▶ [ABOUT THIS TASK]: Give back the line that contains "R9: 22k (IN_B, VP) -> 3.9k (IN_B, VP)" and every following line, exactly as they appear, through the end of the data.

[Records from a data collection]
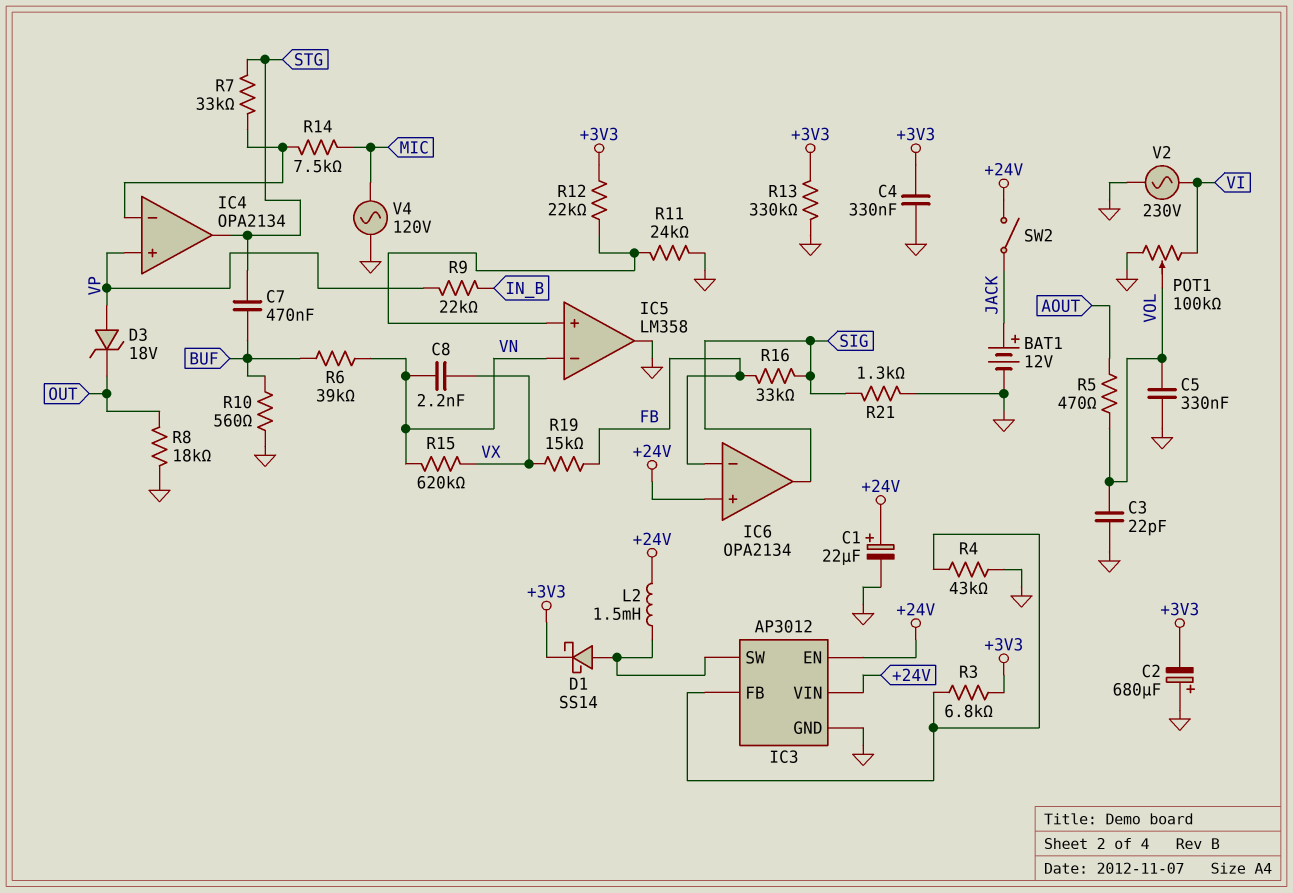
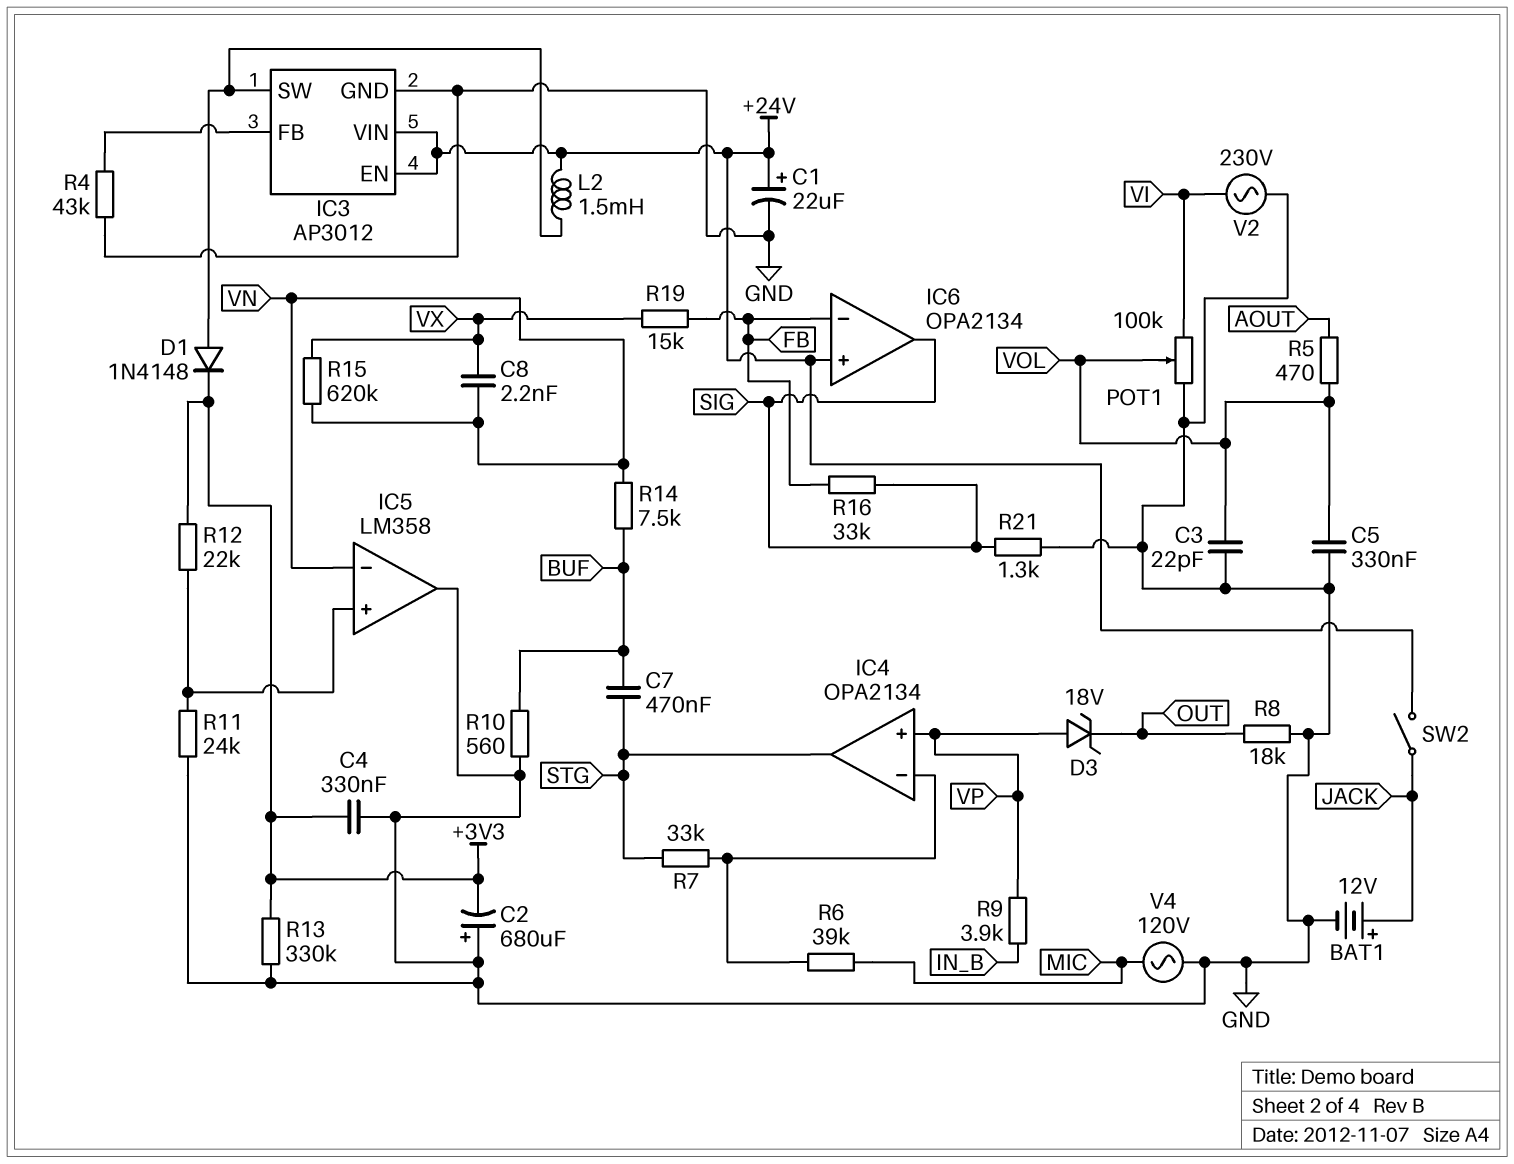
D1: schottky SS14 (A IC3/SW, K +3V3) -> diode 1N4148 (A IC3/SW, K +3V3)
R3: 6.8k (+3V3, IC3/FB) -> none
R6: 39k (BUF, VN) -> 39k (IC4/in-, MIC)
R9: 22k (IN_B, VP) -> 3.9k (IN_B, VP)
R14: 7.5k (IC4/in-, MIC) -> 7.5k (BUF, VN)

▶ [OUTPUT BELOW]:
R9: 22k (IN_B, VP) -> 3.9k (IN_B, VP)
R14: 7.5k (IC4/in-, MIC) -> 7.5k (BUF, VN)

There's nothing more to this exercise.